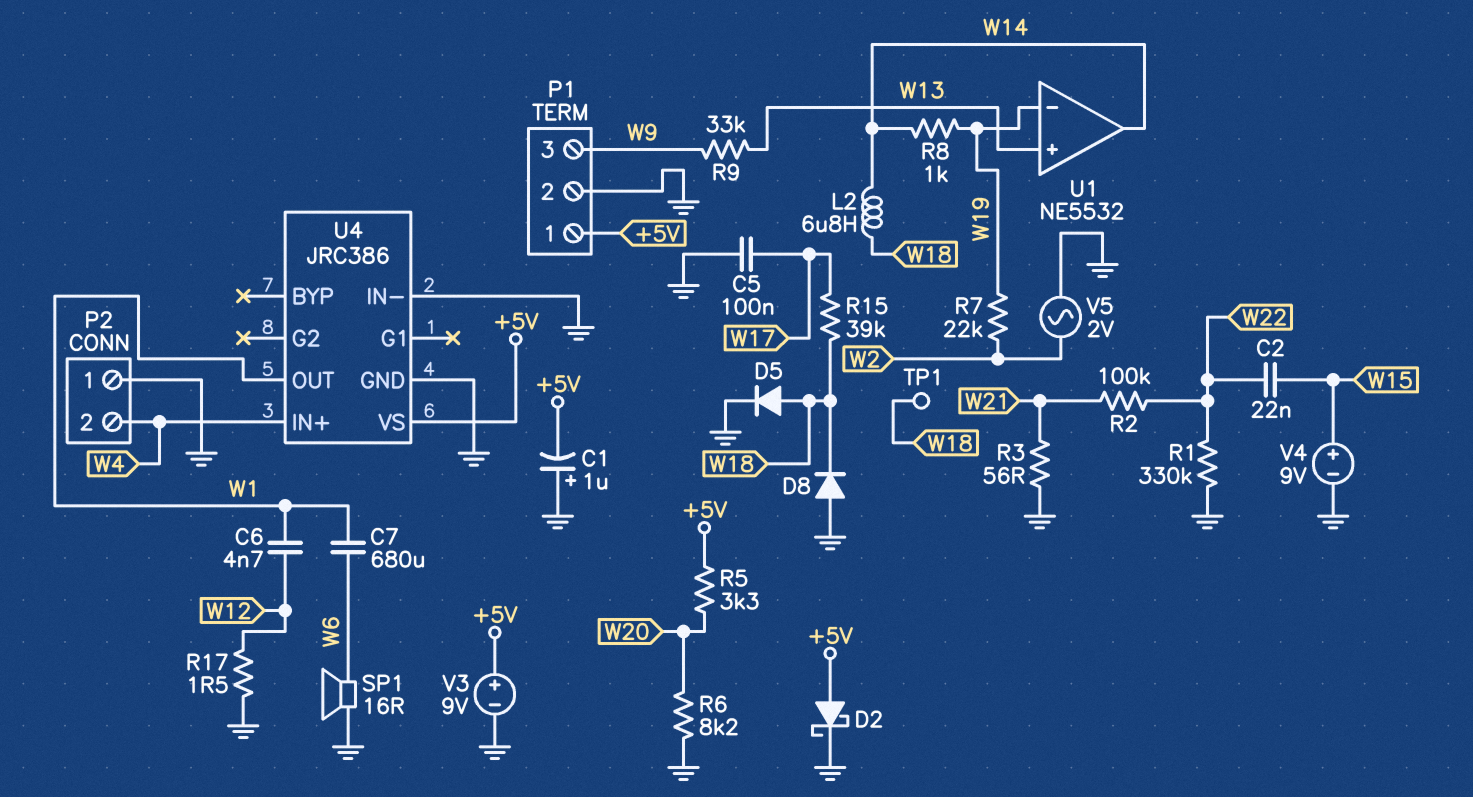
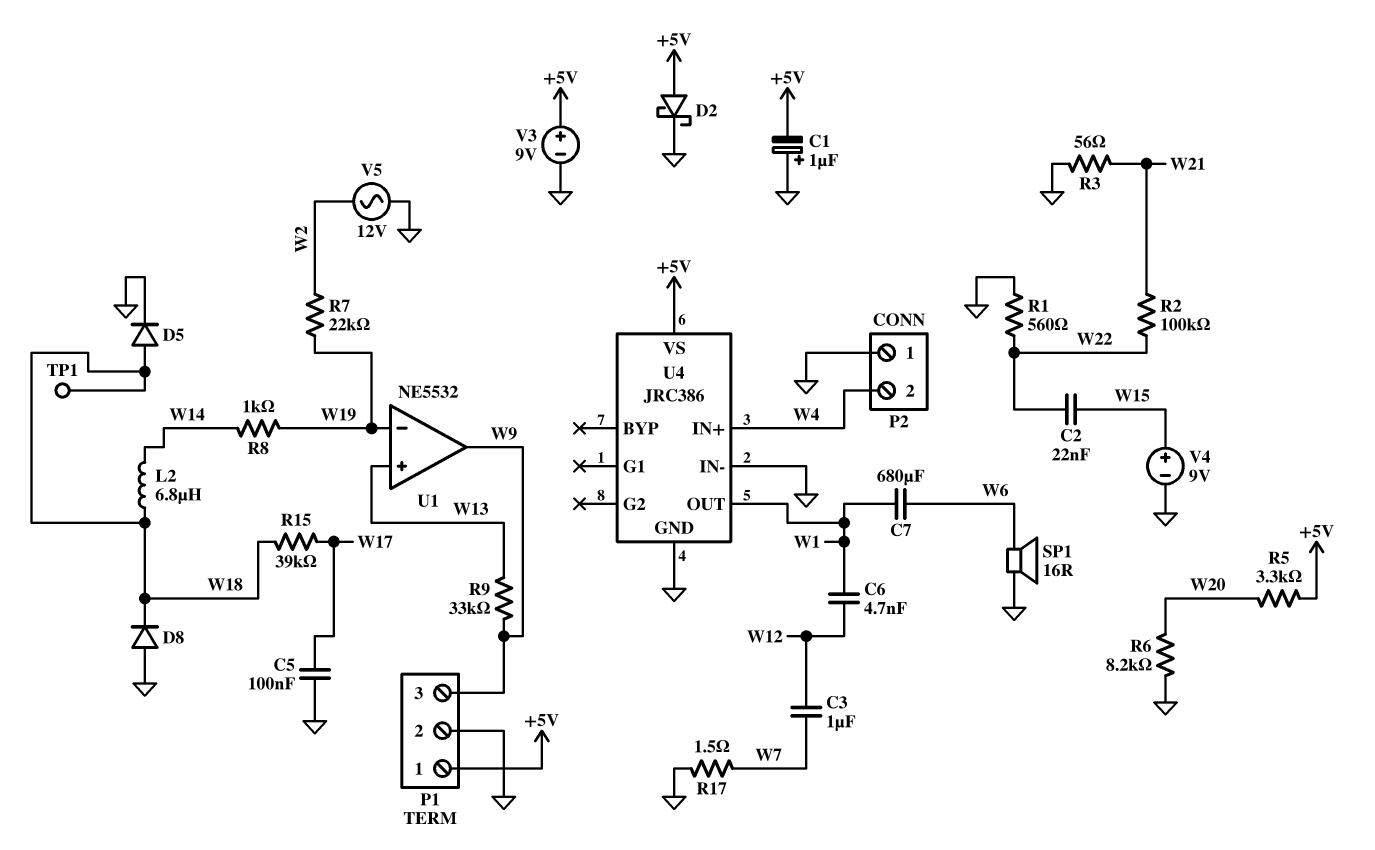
C3: none -> 1uF (W7, W12)
R1: 330k (GND, W22) -> 560 (GND, W22)
R17: 1.5 (GND, W12) -> 1.5 (GND, W7)
U1 pin out: W14 -> W9
V5: AC 2V (GND, W2) -> AC 12V (GND, W2)

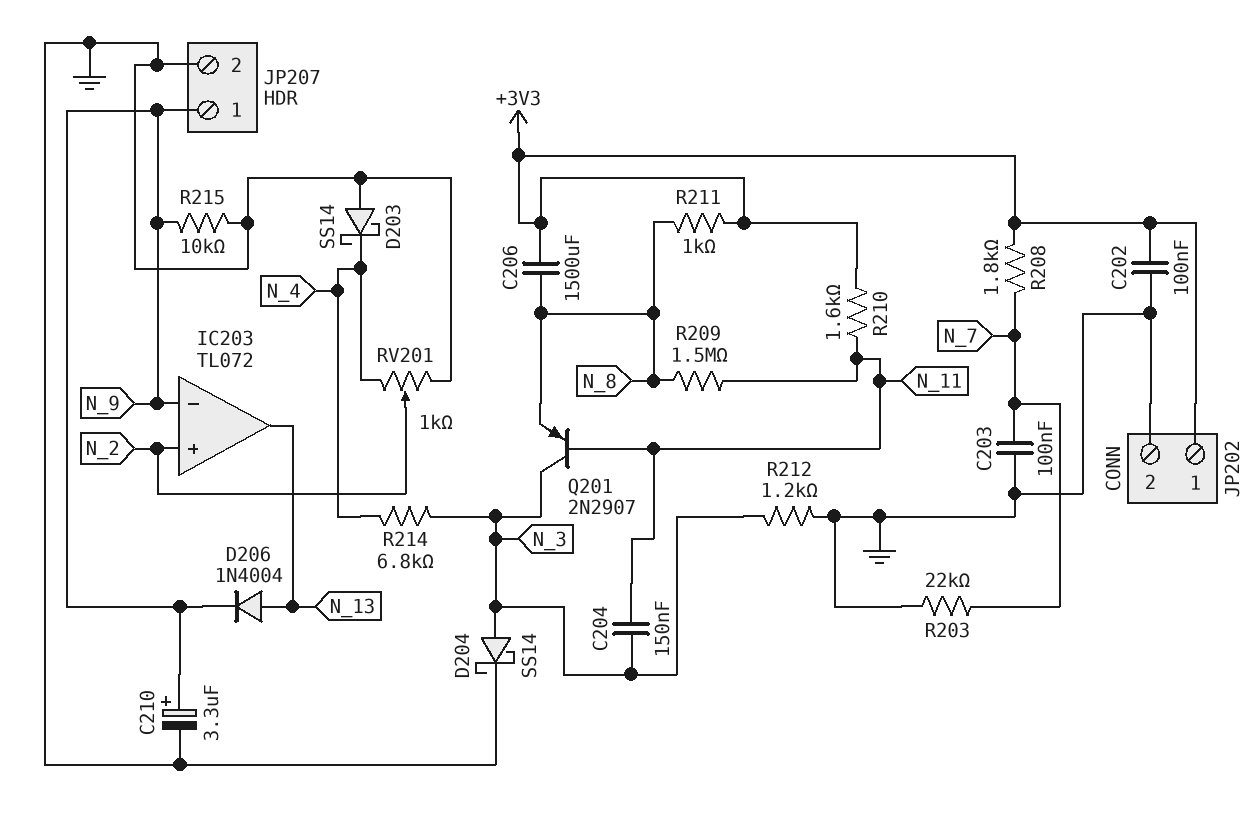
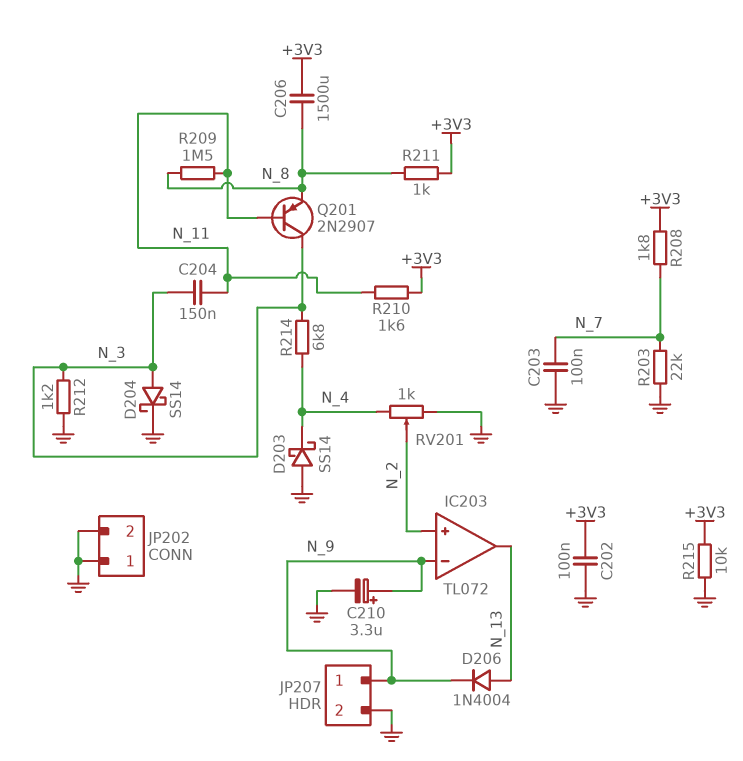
JP202 pin 1: +3V3 -> GND
R215: 10k (GND, N_9) -> 10k (+3V3, GND)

*-*-*

▶ **WORK ORDER**
Type out all the records verbatim, minus images.

▶ **EXERCISE RESPONSE**
C3: none -> 1uF (W7, W12)
R1: 330k (GND, W22) -> 560 (GND, W22)
R17: 1.5 (GND, W12) -> 1.5 (GND, W7)
U1 pin out: W14 -> W9
V5: AC 2V (GND, W2) -> AC 12V (GND, W2)

JP202 pin 1: +3V3 -> GND
R215: 10k (GND, N_9) -> 10k (+3V3, GND)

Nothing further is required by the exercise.